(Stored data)
= Beginning of Section =
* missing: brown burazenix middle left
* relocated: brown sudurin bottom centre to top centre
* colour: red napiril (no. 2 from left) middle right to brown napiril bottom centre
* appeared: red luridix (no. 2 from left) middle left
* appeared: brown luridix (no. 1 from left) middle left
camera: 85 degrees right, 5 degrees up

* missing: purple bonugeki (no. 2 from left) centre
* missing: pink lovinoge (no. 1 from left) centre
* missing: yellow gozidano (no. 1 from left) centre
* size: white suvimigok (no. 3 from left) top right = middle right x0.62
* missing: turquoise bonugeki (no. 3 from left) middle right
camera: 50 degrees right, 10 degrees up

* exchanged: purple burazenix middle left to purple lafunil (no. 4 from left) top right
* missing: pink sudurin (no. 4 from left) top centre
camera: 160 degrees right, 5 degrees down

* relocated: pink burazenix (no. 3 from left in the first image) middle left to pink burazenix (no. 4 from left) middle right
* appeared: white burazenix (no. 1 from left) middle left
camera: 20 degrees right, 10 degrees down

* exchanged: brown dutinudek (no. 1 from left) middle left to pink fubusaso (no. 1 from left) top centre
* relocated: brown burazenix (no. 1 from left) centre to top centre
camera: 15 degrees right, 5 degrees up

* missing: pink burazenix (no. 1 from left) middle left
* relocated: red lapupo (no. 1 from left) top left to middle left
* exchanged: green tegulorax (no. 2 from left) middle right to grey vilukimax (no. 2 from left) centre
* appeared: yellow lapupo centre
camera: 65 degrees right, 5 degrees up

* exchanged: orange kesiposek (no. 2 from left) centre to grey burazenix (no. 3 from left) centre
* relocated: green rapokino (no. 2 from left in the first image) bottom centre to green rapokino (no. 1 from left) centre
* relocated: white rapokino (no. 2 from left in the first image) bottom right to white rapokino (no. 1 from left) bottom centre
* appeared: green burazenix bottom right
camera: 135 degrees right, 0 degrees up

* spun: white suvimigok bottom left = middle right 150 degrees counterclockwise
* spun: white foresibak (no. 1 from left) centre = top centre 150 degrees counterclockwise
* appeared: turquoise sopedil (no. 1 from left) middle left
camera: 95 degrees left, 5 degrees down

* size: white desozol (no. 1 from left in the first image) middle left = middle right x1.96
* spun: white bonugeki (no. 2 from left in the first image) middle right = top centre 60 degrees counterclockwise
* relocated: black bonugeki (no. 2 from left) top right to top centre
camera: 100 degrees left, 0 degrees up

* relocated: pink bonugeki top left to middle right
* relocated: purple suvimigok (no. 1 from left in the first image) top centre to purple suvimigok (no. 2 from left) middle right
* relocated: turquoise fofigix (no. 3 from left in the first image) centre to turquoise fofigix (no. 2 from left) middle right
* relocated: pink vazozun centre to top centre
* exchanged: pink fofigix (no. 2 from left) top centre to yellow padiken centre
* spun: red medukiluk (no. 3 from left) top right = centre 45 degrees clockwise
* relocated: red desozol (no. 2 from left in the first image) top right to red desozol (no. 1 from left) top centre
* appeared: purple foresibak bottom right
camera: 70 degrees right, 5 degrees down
= End of Section =
Requirement →
Retype each record in full, please.

Response area →
* missing: brown burazenix middle left
* relocated: brown sudurin bottom centre to top centre
* colour: red napiril (no. 2 from left) middle right to brown napiril bottom centre
* appeared: red luridix (no. 2 from left) middle left
* appeared: brown luridix (no. 1 from left) middle left
camera: 85 degrees right, 5 degrees up

* missing: purple bonugeki (no. 2 from left) centre
* missing: pink lovinoge (no. 1 from left) centre
* missing: yellow gozidano (no. 1 from left) centre
* size: white suvimigok (no. 3 from left) top right = middle right x0.62
* missing: turquoise bonugeki (no. 3 from left) middle right
camera: 50 degrees right, 10 degrees up

* exchanged: purple burazenix middle left to purple lafunil (no. 4 from left) top right
* missing: pink sudurin (no. 4 from left) top centre
camera: 160 degrees right, 5 degrees down

* relocated: pink burazenix (no. 3 from left in the first image) middle left to pink burazenix (no. 4 from left) middle right
* appeared: white burazenix (no. 1 from left) middle left
camera: 20 degrees right, 10 degrees down

* exchanged: brown dutinudek (no. 1 from left) middle left to pink fubusaso (no. 1 from left) top centre
* relocated: brown burazenix (no. 1 from left) centre to top centre
camera: 15 degrees right, 5 degrees up

* missing: pink burazenix (no. 1 from left) middle left
* relocated: red lapupo (no. 1 from left) top left to middle left
* exchanged: green tegulorax (no. 2 from left) middle right to grey vilukimax (no. 2 from left) centre
* appeared: yellow lapupo centre
camera: 65 degrees right, 5 degrees up

* exchanged: orange kesiposek (no. 2 from left) centre to grey burazenix (no. 3 from left) centre
* relocated: green rapokino (no. 2 from left in the first image) bottom centre to green rapokino (no. 1 from left) centre
* relocated: white rapokino (no. 2 from left in the first image) bottom right to white rapokino (no. 1 from left) bottom centre
* appeared: green burazenix bottom right
camera: 135 degrees right, 0 degrees up

* spun: white suvimigok bottom left = middle right 150 degrees counterclockwise
* spun: white foresibak (no. 1 from left) centre = top centre 150 degrees counterclockwise
* appeared: turquoise sopedil (no. 1 from left) middle left
camera: 95 degrees left, 5 degrees down

* size: white desozol (no. 1 from left in the first image) middle left = middle right x1.96
* spun: white bonugeki (no. 2 from left in the first image) middle right = top centre 60 degrees counterclockwise
* relocated: black bonugeki (no. 2 from left) top right to top centre
camera: 100 degrees left, 0 degrees up

* relocated: pink bonugeki top left to middle right
* relocated: purple suvimigok (no. 1 from left in the first image) top centre to purple suvimigok (no. 2 from left) middle right
* relocated: turquoise fofigix (no. 3 from left in the first image) centre to turquoise fofigix (no. 2 from left) middle right
* relocated: pink vazozun centre to top centre
* exchanged: pink fofigix (no. 2 from left) top centre to yellow padiken centre
* spun: red medukiluk (no. 3 from left) top right = centre 45 degrees clockwise
* relocated: red desozol (no. 2 from left in the first image) top right to red desozol (no. 1 from left) top centre
* appeared: purple foresibak bottom right
camera: 70 degrees right, 5 degrees down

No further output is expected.